Start of RECORDS SUPPLIED

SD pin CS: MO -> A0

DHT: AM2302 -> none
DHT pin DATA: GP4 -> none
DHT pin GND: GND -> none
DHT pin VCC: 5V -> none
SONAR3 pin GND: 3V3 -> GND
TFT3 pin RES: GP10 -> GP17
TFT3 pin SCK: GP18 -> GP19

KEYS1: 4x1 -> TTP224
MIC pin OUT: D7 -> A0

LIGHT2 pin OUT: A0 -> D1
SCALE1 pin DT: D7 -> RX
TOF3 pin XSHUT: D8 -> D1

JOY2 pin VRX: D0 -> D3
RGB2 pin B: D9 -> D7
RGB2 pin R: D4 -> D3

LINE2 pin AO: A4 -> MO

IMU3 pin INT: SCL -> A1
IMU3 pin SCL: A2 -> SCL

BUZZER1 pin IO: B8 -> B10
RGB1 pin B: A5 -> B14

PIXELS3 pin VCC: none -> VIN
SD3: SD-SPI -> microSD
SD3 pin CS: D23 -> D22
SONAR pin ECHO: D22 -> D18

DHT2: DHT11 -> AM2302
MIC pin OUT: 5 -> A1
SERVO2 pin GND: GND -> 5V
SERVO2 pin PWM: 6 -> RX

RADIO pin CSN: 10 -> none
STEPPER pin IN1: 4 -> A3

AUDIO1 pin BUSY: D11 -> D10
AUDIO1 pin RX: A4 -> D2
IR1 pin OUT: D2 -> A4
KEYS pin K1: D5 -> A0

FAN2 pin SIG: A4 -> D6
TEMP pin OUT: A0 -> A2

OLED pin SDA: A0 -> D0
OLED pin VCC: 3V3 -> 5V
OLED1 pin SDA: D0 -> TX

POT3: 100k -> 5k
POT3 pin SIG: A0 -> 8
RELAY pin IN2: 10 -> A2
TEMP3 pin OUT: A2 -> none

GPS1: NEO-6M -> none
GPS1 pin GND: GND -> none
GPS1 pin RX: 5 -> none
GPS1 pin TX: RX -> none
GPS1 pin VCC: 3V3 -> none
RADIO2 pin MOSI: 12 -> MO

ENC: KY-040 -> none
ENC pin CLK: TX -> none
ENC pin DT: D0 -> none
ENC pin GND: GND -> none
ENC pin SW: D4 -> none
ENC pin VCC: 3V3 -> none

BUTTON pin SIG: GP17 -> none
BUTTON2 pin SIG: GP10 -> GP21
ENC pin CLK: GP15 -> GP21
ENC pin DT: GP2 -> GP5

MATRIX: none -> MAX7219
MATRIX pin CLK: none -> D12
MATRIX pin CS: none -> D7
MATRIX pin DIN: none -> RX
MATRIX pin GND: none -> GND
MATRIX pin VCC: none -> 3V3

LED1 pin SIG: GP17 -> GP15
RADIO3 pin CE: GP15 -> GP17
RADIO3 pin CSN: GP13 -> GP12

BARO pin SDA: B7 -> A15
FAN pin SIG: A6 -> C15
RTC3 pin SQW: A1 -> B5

End of RECORDS SUPPLIED

WORK TASK:
When the string "MATRIX" appears in a line of the records above, that line is to be copied.

ANSWER SECTION:
MATRIX: none -> MAX7219
MATRIX pin CLK: none -> D12
MATRIX pin CS: none -> D7
MATRIX pin DIN: none -> RX
MATRIX pin GND: none -> GND
MATRIX pin VCC: none -> 3V3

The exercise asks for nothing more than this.